[[ DATA SECTION, beginning ]]

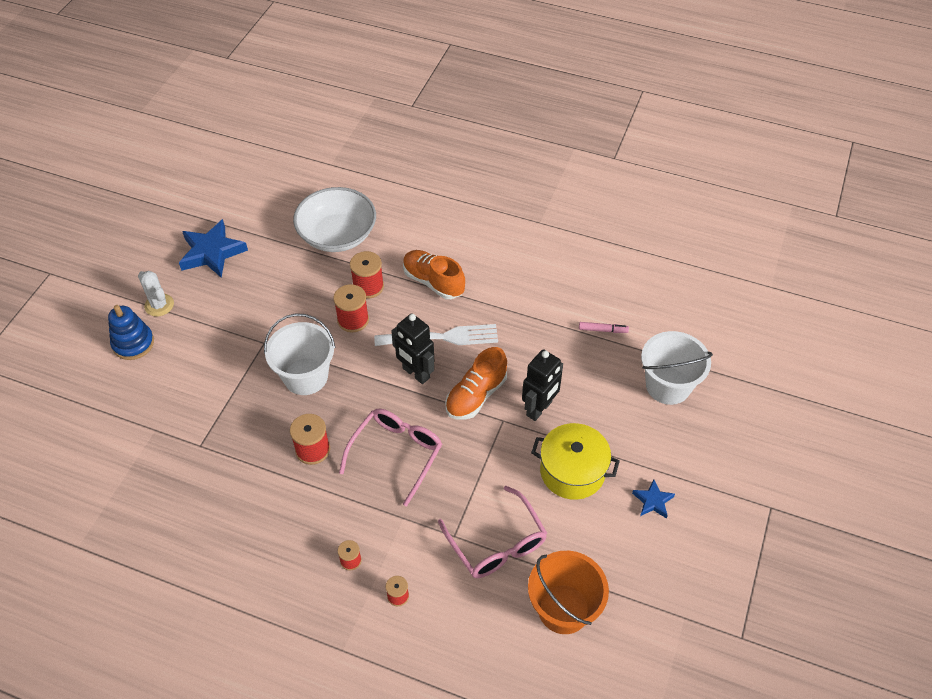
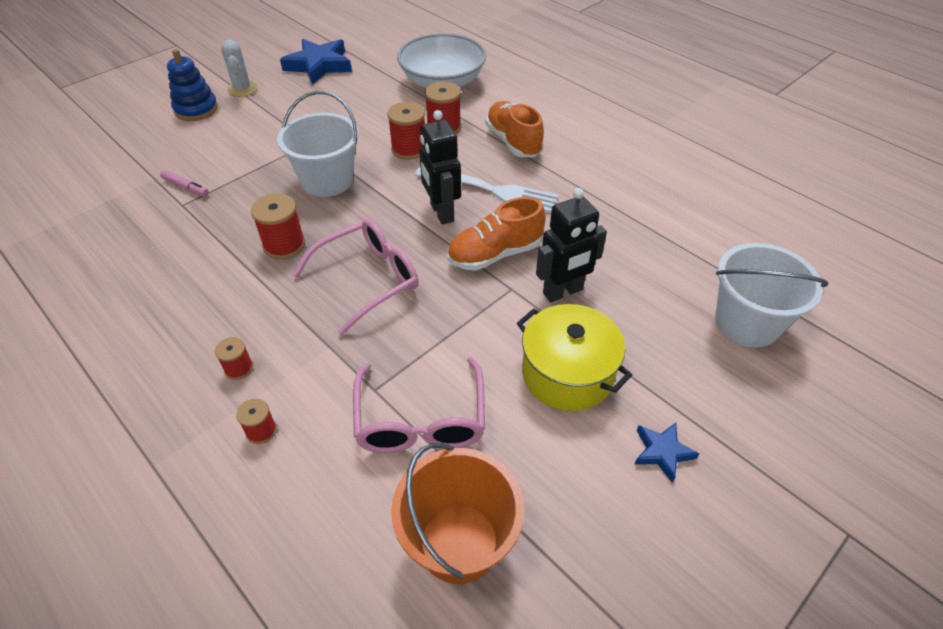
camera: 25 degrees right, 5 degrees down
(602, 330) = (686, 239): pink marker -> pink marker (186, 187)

[[ DATA SECTION, end ]]
[[ DATA SECTION, beginning ]]

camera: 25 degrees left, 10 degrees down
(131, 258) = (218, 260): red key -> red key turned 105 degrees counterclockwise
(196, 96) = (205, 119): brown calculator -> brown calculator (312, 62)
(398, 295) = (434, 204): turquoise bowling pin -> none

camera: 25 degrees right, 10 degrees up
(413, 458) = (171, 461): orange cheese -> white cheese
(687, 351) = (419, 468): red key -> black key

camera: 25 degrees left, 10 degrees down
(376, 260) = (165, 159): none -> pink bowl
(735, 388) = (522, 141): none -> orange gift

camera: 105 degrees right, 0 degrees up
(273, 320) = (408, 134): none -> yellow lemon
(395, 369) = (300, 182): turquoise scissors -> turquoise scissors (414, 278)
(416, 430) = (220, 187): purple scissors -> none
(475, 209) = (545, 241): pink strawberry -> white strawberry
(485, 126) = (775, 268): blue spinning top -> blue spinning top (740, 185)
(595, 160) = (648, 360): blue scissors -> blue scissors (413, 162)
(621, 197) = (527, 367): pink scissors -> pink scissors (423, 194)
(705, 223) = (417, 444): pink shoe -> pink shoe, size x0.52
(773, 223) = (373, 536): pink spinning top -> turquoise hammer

[[ DATA SECTION, end ]]

### TASK ITEM:
Search the data for "blue". Copy every line that has it.

### TASK RESPONSE:
(485, 126) = (775, 268): blue spinning top -> blue spinning top (740, 185)
(595, 160) = (648, 360): blue scissors -> blue scissors (413, 162)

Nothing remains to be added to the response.